Scene change data
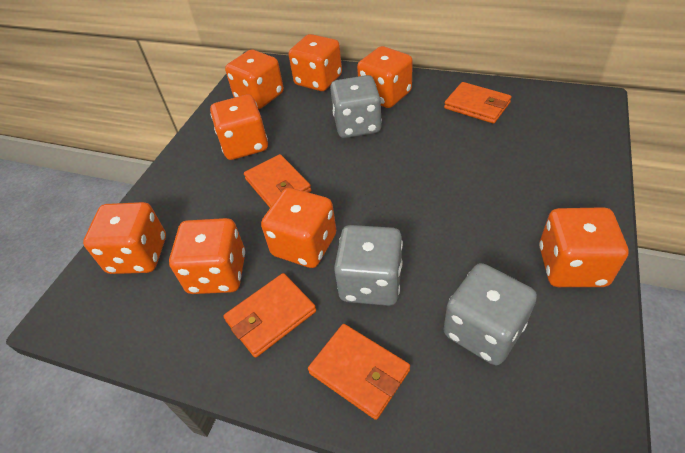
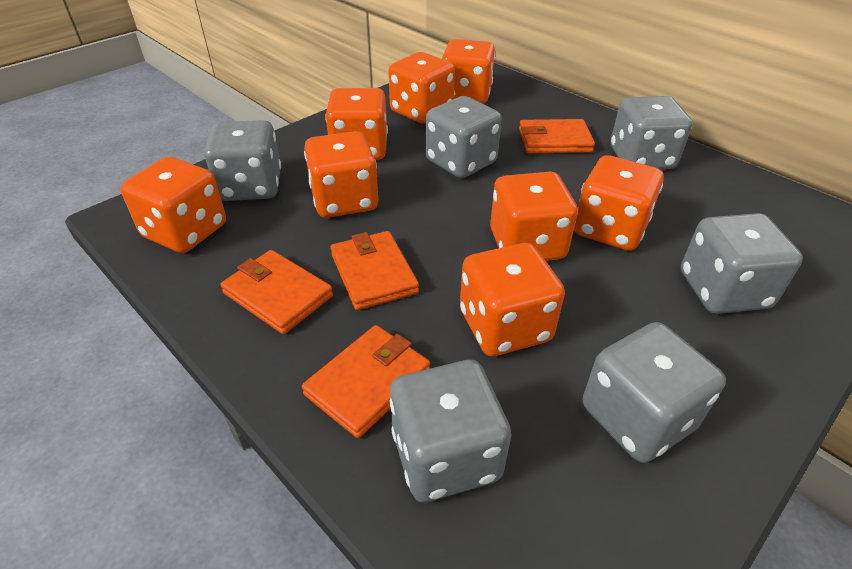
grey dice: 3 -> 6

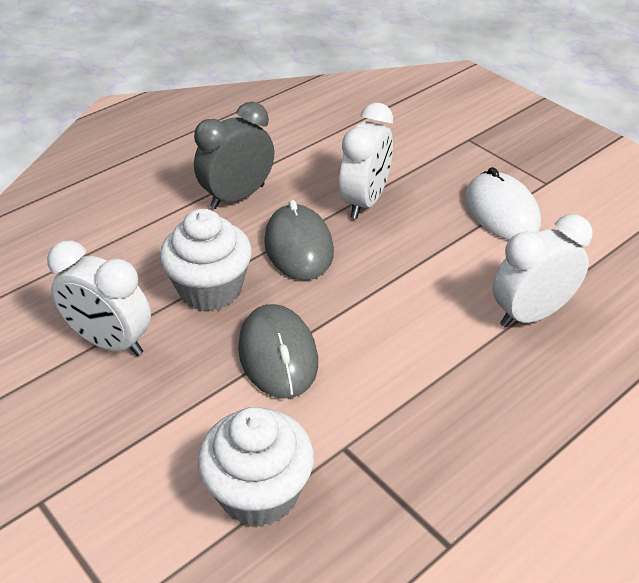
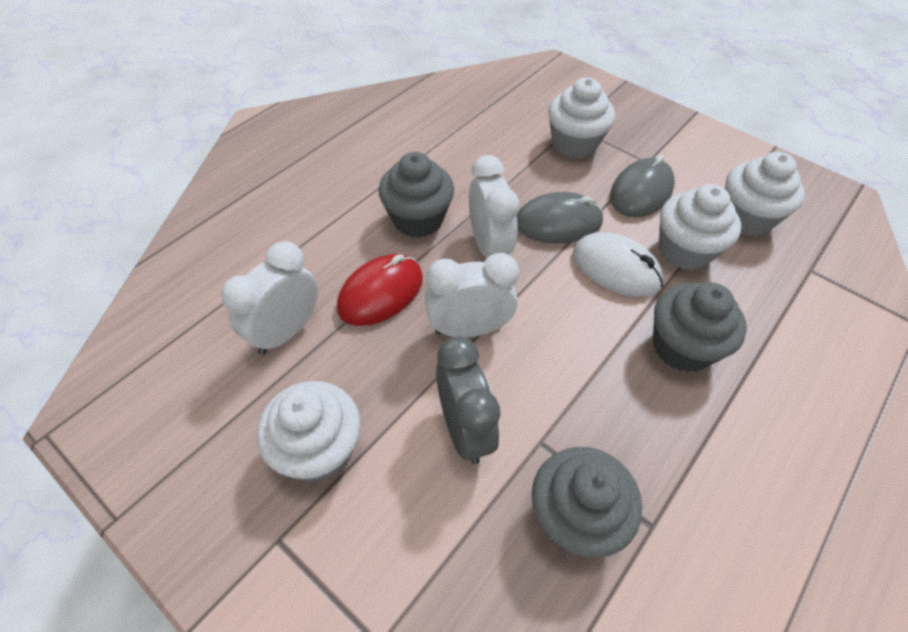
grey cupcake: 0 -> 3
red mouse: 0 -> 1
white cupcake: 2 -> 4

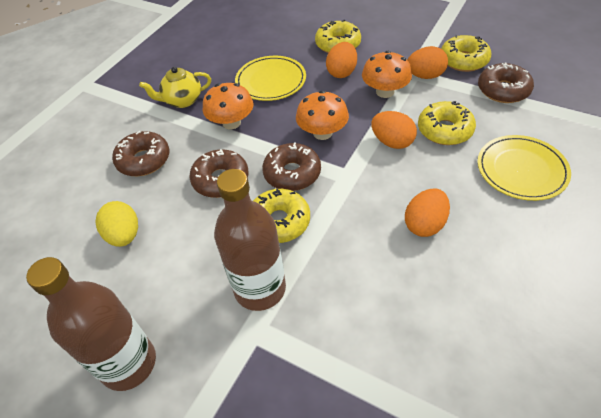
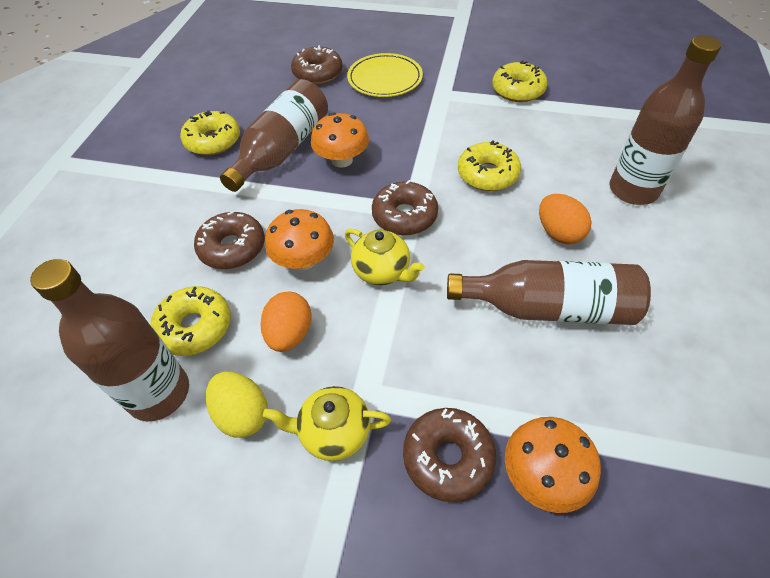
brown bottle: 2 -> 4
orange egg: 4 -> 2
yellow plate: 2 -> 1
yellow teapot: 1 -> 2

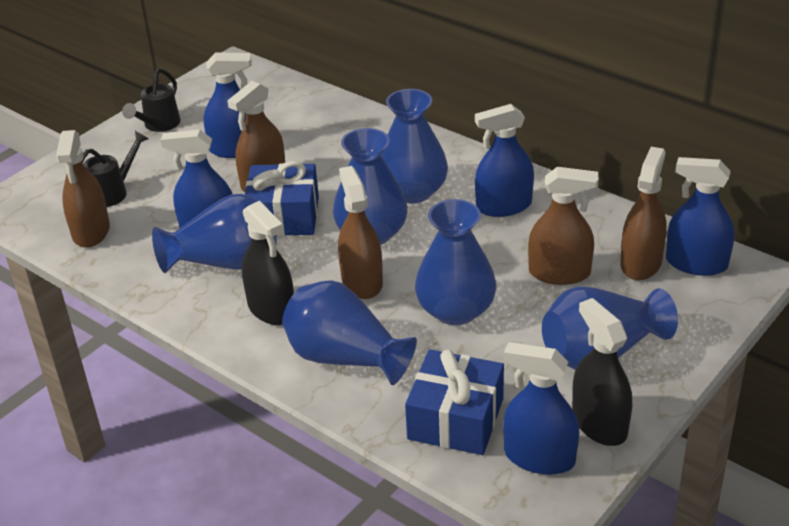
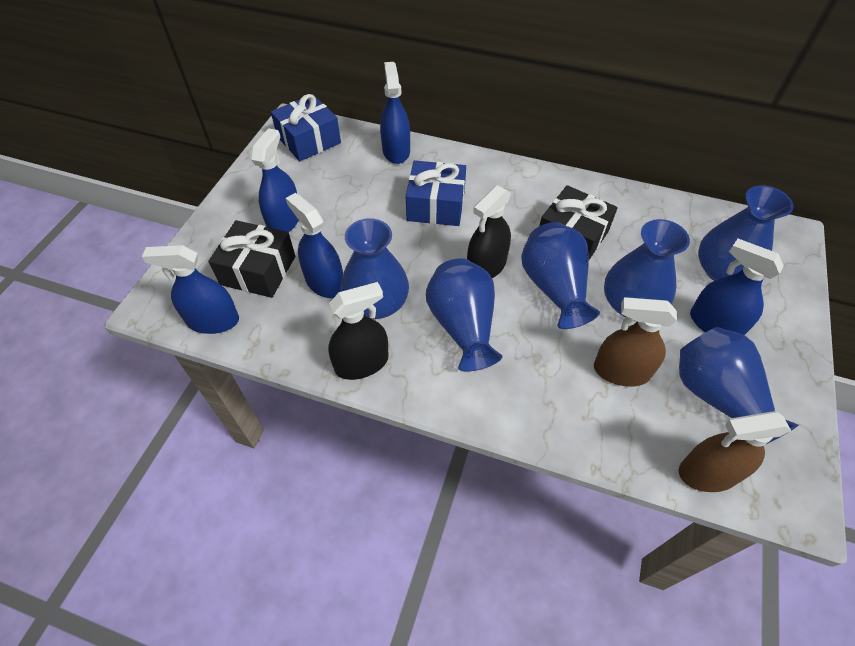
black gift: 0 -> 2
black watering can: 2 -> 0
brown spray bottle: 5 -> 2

_What the exercise asks_. Please copy exactly the lines from the one containing "white cupcake: 2 -> 4" through the end of the records above, leaving out every picture.

_Reply_.
white cupcake: 2 -> 4

brown bottle: 2 -> 4
orange egg: 4 -> 2
yellow plate: 2 -> 1
yellow teapot: 1 -> 2

black gift: 0 -> 2
black watering can: 2 -> 0
brown spray bottle: 5 -> 2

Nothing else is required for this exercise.